(Before-and-after object listings)

==*==

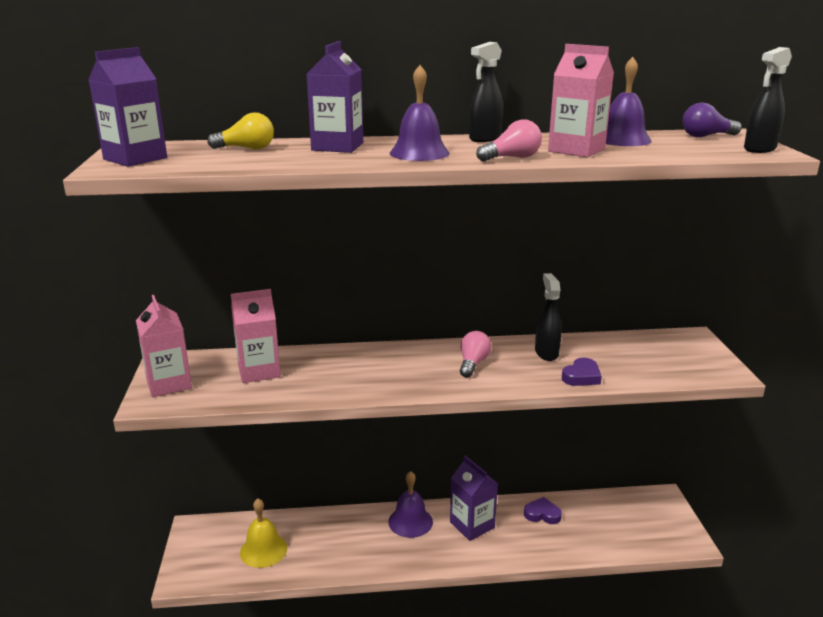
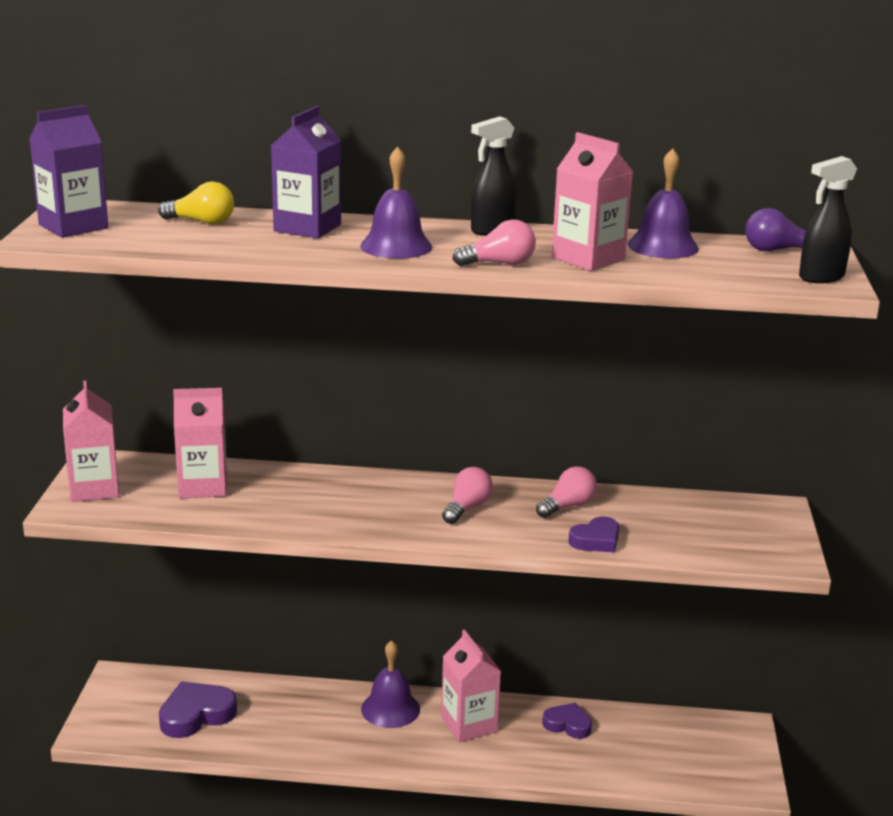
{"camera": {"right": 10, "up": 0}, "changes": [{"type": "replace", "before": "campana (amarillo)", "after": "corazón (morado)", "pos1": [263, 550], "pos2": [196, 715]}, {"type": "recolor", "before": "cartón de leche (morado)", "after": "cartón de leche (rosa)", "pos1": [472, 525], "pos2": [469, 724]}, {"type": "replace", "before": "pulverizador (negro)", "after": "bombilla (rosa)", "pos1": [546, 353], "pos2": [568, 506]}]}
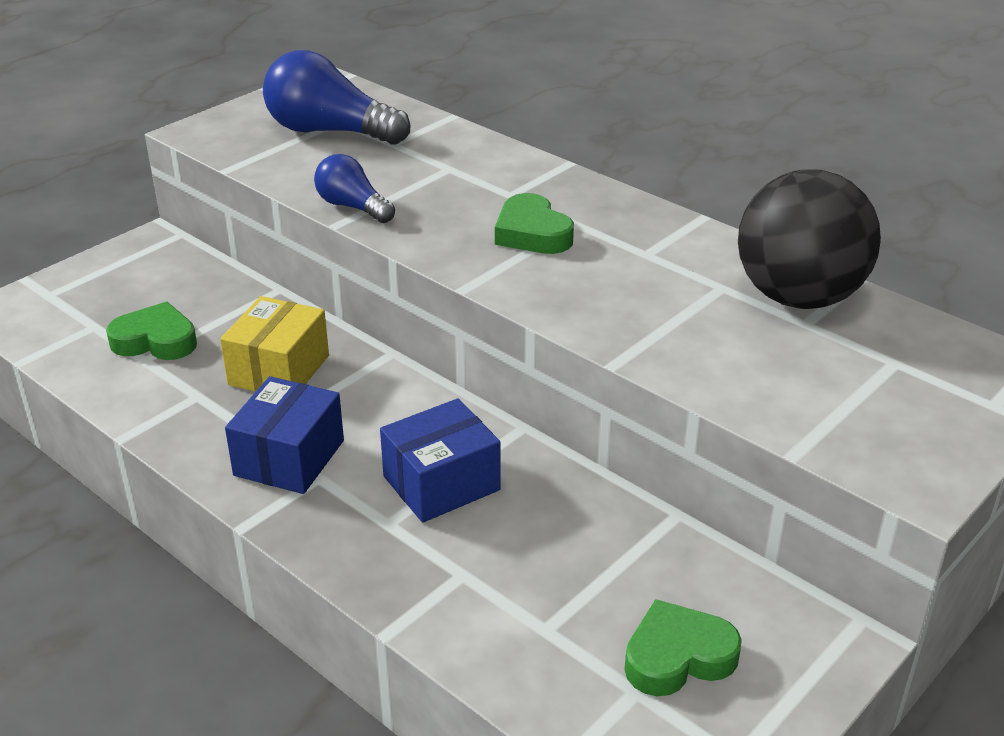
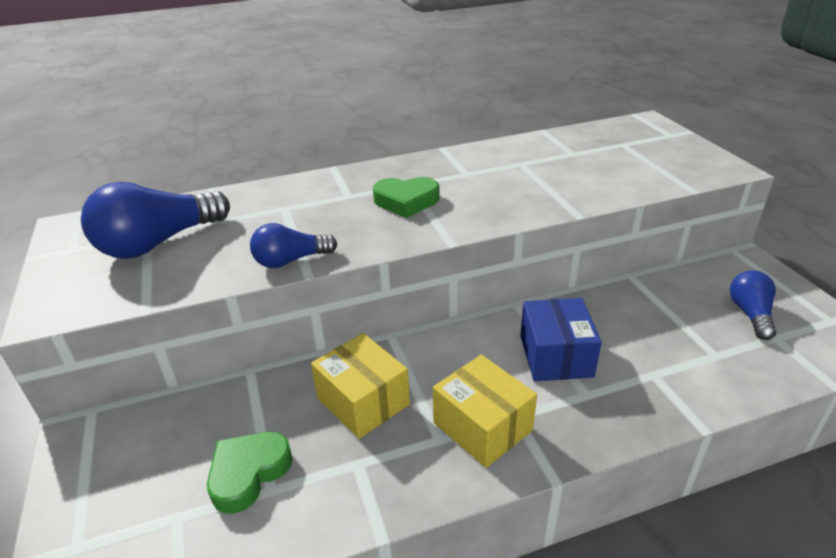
{"camera": {"right": -60, "up": 0}, "changes": [{"type": "recolor", "before": "caja (azul)", "after": "caja (amarillo)", "pos1": [289, 458], "pos2": [482, 426]}, {"type": "replace", "before": "corazón (verde)", "after": "bombilla (azul)", "pos1": [678, 656], "pos2": [750, 314]}, {"type": "delete", "before": "pelota (negro)", "pos1": [798, 297]}]}
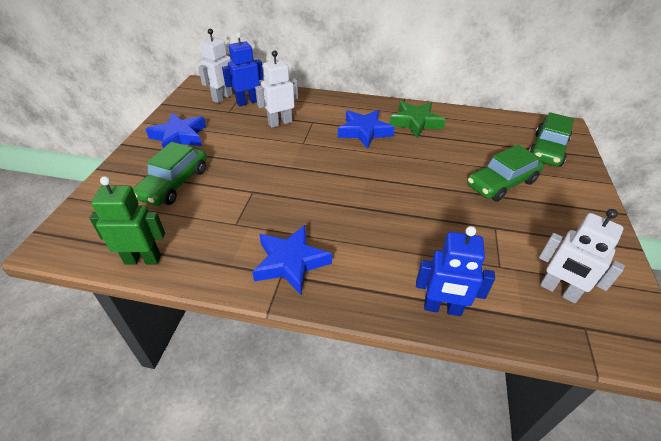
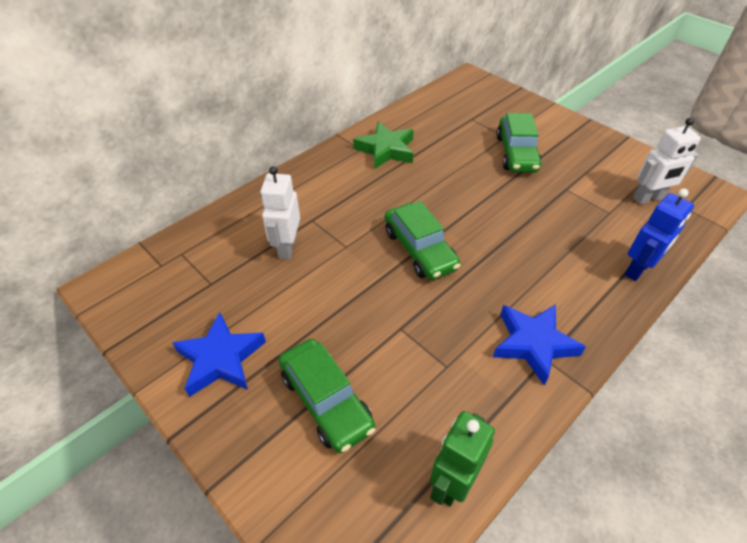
{"camera": {"right": -55, "up": 5}, "changes": [{"type": "delete", "before": "robot (blanco)", "pos1": [222, 98]}, {"type": "delete", "before": "robot (azul)", "pos1": [247, 102]}, {"type": "delete", "before": "estrella (azul)", "pos1": [364, 132]}, {"type": "move", "before": "coche (verde)", "pos1": [547, 150], "pos2": [419, 249]}]}
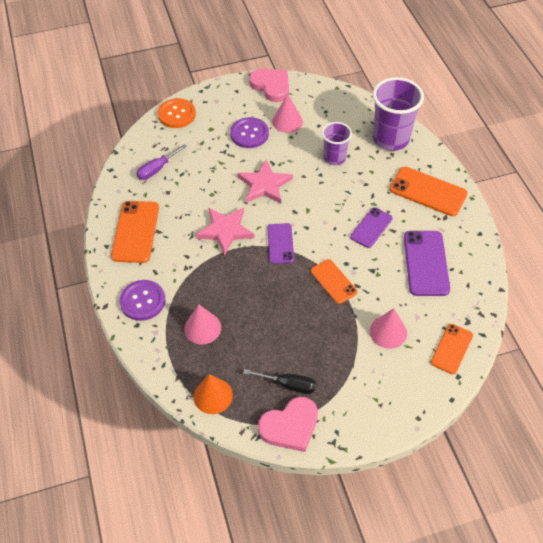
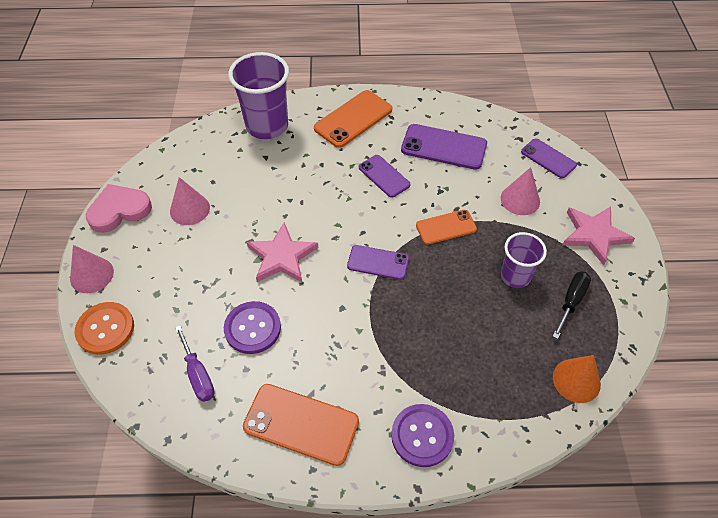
{"camera": {"right": -75, "up": 0}, "changes": [{"type": "move", "before": "cono (rosa)", "pos1": [202, 328], "pos2": [92, 275]}, {"type": "move", "before": "estrella (rosa)", "pos1": [225, 230], "pos2": [594, 235]}, {"type": "move", "before": "botón (morado)", "pos1": [249, 134], "pos2": [252, 328]}, {"type": "delete", "before": "corazón (rosa)", "pos1": [290, 426]}, {"type": "move", "before": "vaso (morado)", "pos1": [334, 158], "pos2": [515, 276]}, {"type": "recolor", "before": "móvil (naranja)", "after": "móvil (morado)", "pos1": [451, 349], "pos2": [548, 158]}]}
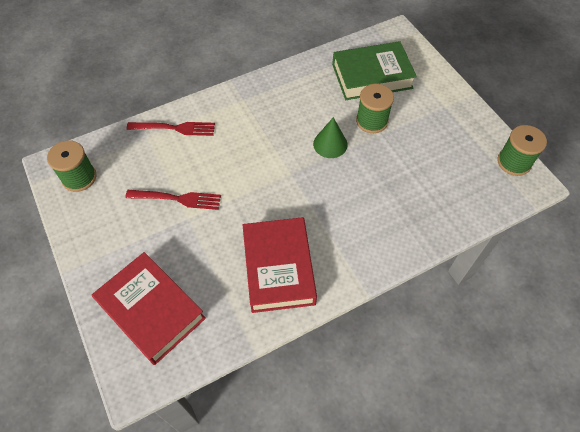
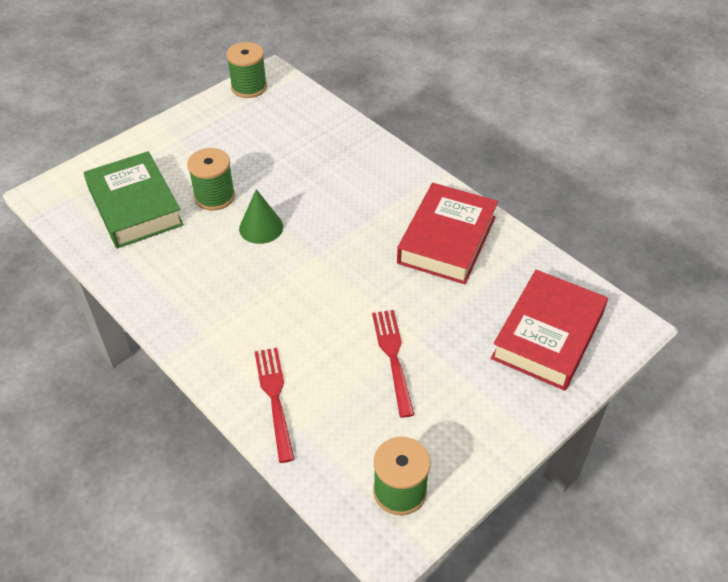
{"camera": {"right": -105, "up": -10}, "changes": [{"type": "rotate", "before": "libro (rojo)", "pos1": [279, 268], "pos2": [446, 240], "turn": -45}]}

==*==

* [Exercise prompt] Within the data above, how many lines include the string "corazón"? Answer with the number by itself.

* [Result below] 3